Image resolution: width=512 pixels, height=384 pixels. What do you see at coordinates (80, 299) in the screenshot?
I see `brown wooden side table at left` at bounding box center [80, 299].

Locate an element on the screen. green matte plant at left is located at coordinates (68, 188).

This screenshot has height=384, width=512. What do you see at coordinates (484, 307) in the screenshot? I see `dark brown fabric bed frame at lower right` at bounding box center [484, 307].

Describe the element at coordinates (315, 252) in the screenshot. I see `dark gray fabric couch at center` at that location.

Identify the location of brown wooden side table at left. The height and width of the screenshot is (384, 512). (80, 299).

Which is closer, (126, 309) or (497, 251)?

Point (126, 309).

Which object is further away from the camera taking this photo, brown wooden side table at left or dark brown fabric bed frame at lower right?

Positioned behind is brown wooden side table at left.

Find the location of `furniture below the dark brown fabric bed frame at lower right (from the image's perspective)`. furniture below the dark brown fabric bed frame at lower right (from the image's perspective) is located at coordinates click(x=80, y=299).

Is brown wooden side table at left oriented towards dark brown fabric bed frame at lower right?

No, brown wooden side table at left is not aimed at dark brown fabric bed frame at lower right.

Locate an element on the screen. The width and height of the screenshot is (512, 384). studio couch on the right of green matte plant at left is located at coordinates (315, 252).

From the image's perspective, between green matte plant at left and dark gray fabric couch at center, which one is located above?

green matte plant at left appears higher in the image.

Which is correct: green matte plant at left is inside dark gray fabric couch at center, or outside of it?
+-------+
▸ **What you need to do**
Render the lines above as a Markdown table with the columns Row and Text, giving each line its own numbered row and skipping the blank lines.

▸ **Complete response**
| Row | Text |
|---|---|
| 1 | Image resolution: width=512 pixels, height=384 pixels. What do you see at coordinates (80, 299) in the screenshot? |
| 2 | I see `brown wooden side table at left` at bounding box center [80, 299]. |
| 3 | Locate an element on the screen. green matte plant at left is located at coordinates (68, 188). |
| 4 | This screenshot has height=384, width=512. What do you see at coordinates (484, 307) in the screenshot? I see `dark brown fabric bed frame at lower right` at bounding box center [484, 307]. |
| 5 | Describe the element at coordinates (315, 252) in the screenshot. I see `dark gray fabric couch at center` at that location. |
| 6 | Identify the location of brown wooden side table at left. The height and width of the screenshot is (384, 512). (80, 299). |
| 7 | Which is closer, (126, 309) or (497, 251)? |
| 8 | Point (126, 309). |
| 9 | Which object is further away from the camera taking this photo, brown wooden side table at left or dark brown fabric bed frame at lower right? |
| 10 | Positioned behind is brown wooden side table at left. |
| 11 | Find the location of `furniture below the dark brown fabric bed frame at lower right (from the image's perspective)`. furniture below the dark brown fabric bed frame at lower right (from the image's perspective) is located at coordinates click(x=80, y=299). |
| 12 | Is brown wooden side table at left oriented towards dark brown fabric bed frame at lower right? |
| 13 | No, brown wooden side table at left is not aimed at dark brown fabric bed frame at lower right. |
| 14 | Locate an element on the screen. The width and height of the screenshot is (512, 384). studio couch on the right of green matte plant at left is located at coordinates (315, 252). |
| 15 | From the image's perspective, between green matte plant at left and dark gray fabric couch at center, which one is located above? |
| 16 | green matte plant at left appears higher in the image. |
| 17 | Which is correct: green matte plant at left is inside dark gray fabric couch at center, or outside of it? |